> GOAL OF THE EXERCISE
Begin at the top of the entries and stop after the line that has "Find the location of a". Turn those lines into a JSON list of strings, one string per line, skipping blank lines and leaving out the pictures.

DATA UNDER STUDY START

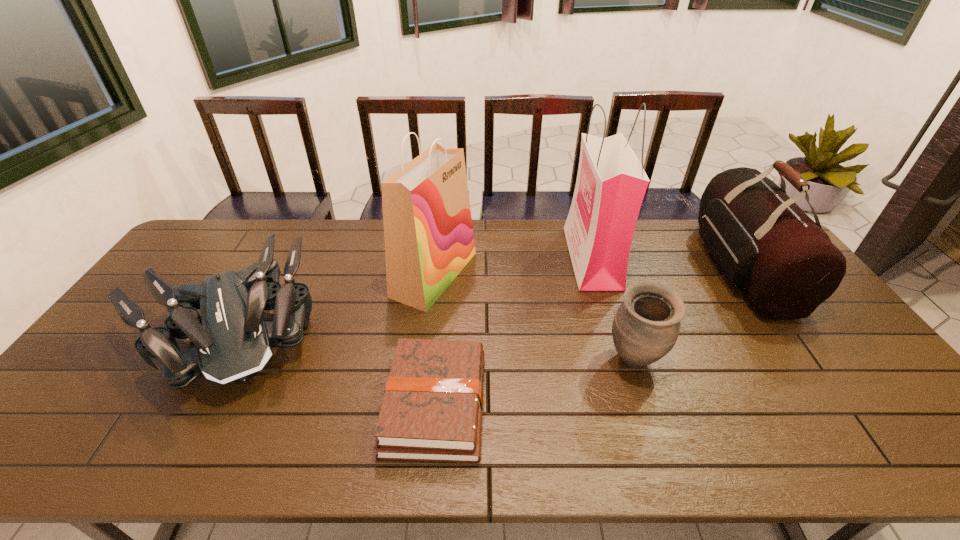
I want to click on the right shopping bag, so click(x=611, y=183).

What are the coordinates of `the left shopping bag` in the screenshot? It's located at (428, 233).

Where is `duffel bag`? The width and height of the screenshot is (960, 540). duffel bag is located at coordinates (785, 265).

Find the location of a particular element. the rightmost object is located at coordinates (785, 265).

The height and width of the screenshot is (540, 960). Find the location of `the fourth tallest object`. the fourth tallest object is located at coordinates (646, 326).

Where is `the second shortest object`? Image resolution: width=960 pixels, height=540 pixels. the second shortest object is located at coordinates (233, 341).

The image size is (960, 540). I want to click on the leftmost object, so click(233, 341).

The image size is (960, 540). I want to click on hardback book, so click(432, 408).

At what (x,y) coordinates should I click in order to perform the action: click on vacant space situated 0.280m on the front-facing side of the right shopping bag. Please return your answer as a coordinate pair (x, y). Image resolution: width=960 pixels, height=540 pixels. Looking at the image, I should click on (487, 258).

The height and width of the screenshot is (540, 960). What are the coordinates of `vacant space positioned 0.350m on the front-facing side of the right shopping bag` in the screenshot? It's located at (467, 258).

DATA UNDER STUDY END

> TASK OUTPUT
[
  "I want to click on the right shopping bag, so click(x=611, y=183).",
  "What are the coordinates of `the left shopping bag` in the screenshot? It's located at (428, 233).",
  "Where is `duffel bag`? The width and height of the screenshot is (960, 540). duffel bag is located at coordinates (785, 265).",
  "Find the location of a particular element. the rightmost object is located at coordinates (785, 265)."
]